TASK INSTRUCTIONS:
Do any lines in the data below contain "black"? If so, copy every one of them.

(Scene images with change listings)

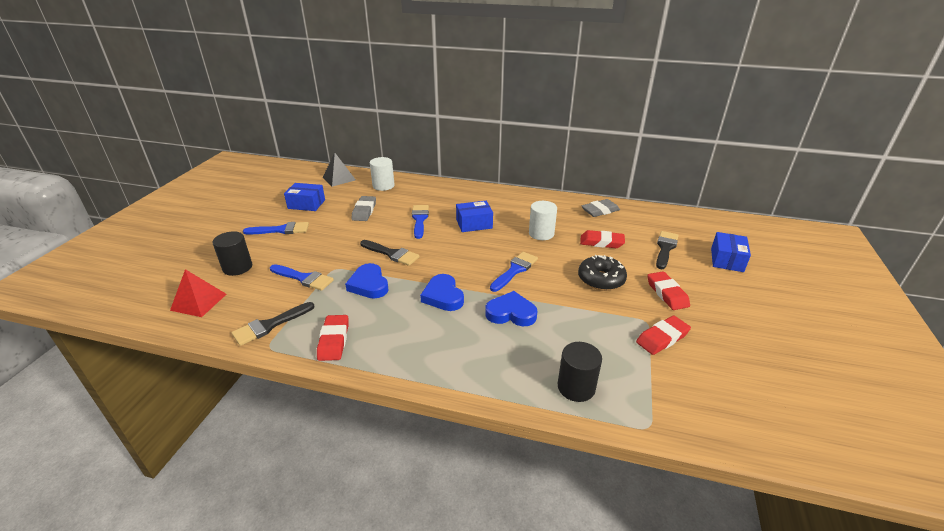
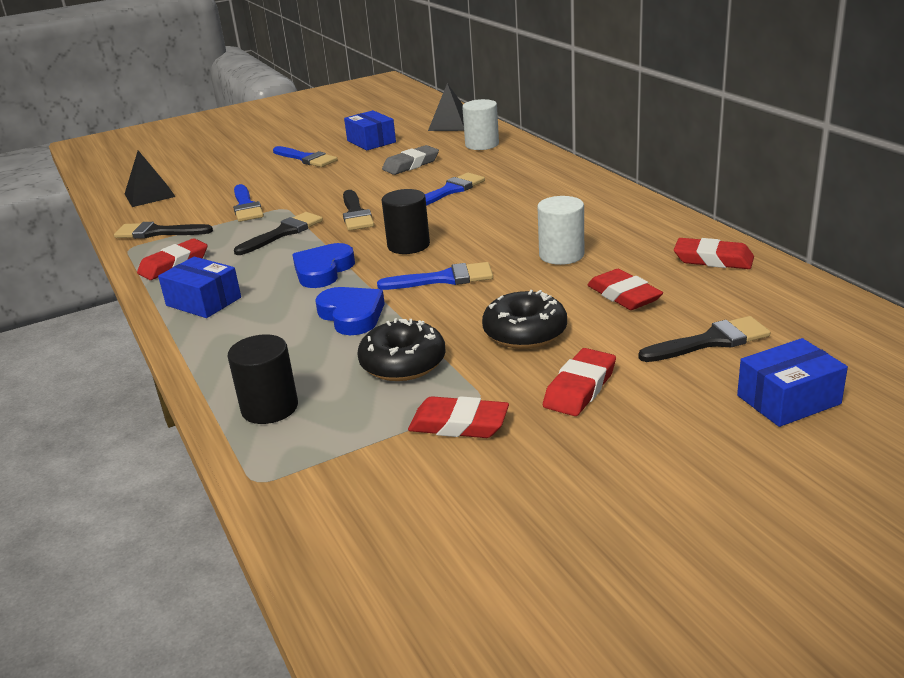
camera: 50 degrees right, 5 degrees down
(198, 302) = (149, 195): red pyramid -> black pyramid
(237, 267) = (219, 179): black cylinder -> black cylinder (408, 245)
(369, 285) = (283, 233): blue heart -> black brush
(474, 224) = (500, 215): blue box -> blue box (203, 301)
(585, 324) = (403, 363): none -> black donut
(600, 211) = (713, 259): grey eraser -> red eraser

OUTPUT BELOW:
(198, 302) = (149, 195): red pyramid -> black pyramid
(237, 267) = (219, 179): black cylinder -> black cylinder (408, 245)
(369, 285) = (283, 233): blue heart -> black brush
(585, 324) = (403, 363): none -> black donut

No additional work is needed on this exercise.